§ **Goal of the exercise**
Leave out the pictures and restate the rest of the data exactly.

§ **Provided material**
┏━━

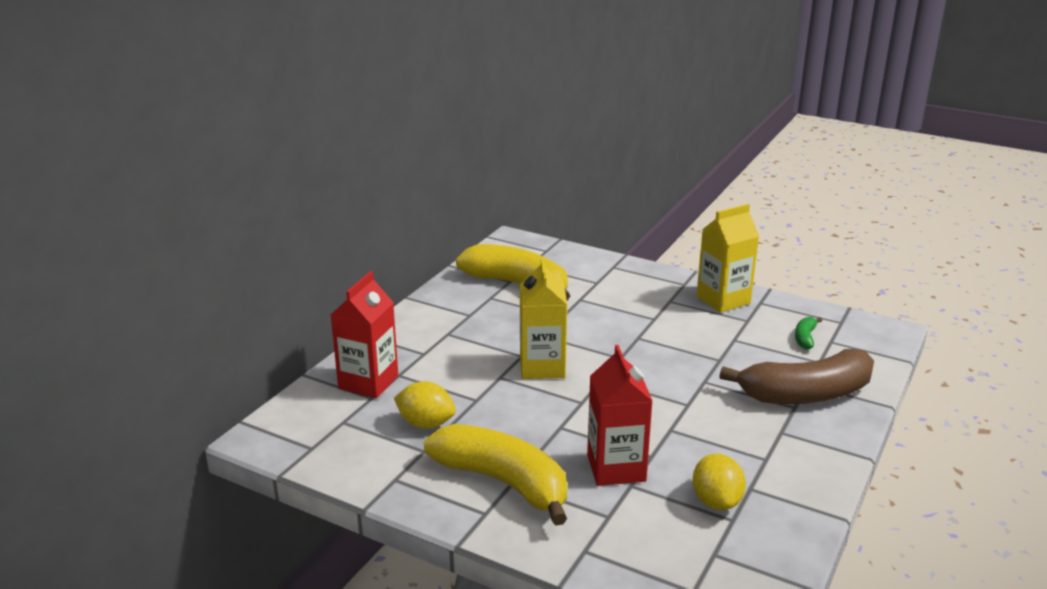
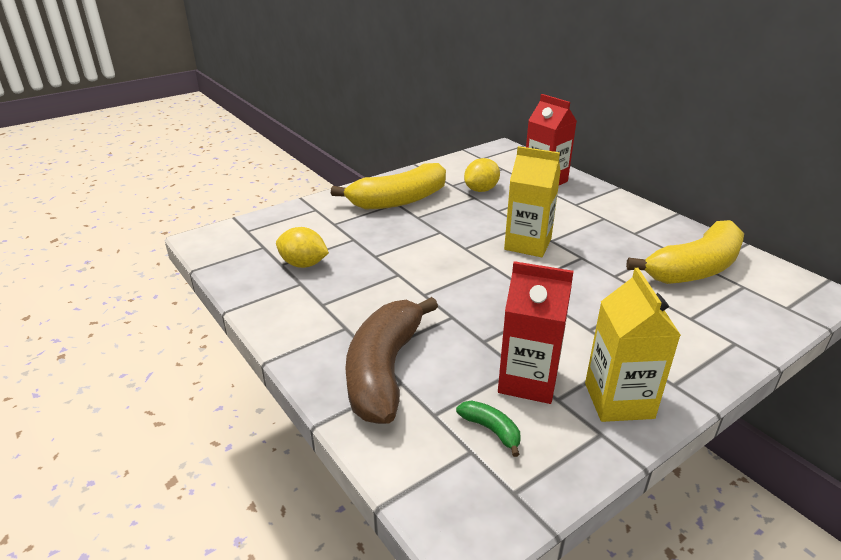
camera: 115 degrees right, 5 degrees up
red carton [587,345,652,486] -> red carton moved to [498,261,574,404]

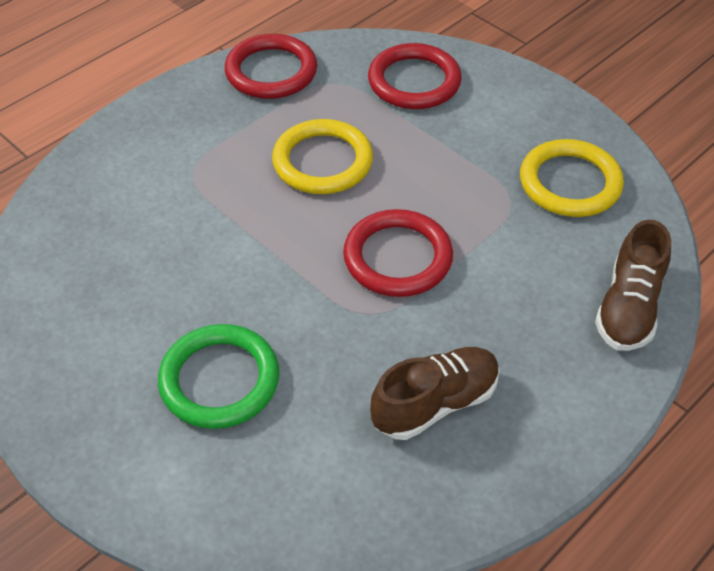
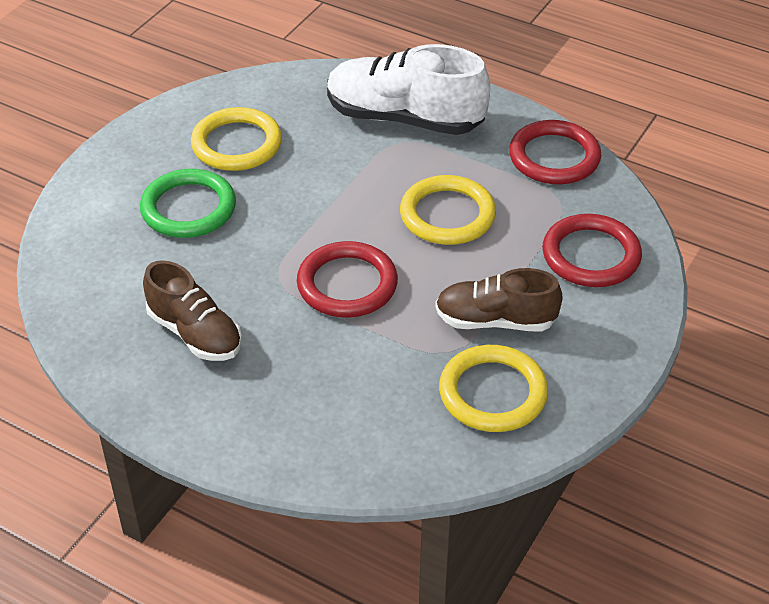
camera: 75 degrees right, 5 degrees down
brown shoe [595,220,671,351] -> brown shoe moved to [435,268,563,332]
none -> yellow ring [191,107,282,171]
none -> white shoe [327,44,490,135]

┗━━

§ **Solved problem**
camera: 115 degrees right, 5 degrees up
red carton [587,345,652,486] -> red carton moved to [498,261,574,404]

camera: 75 degrees right, 5 degrees down
brown shoe [595,220,671,351] -> brown shoe moved to [435,268,563,332]
none -> yellow ring [191,107,282,171]
none -> white shoe [327,44,490,135]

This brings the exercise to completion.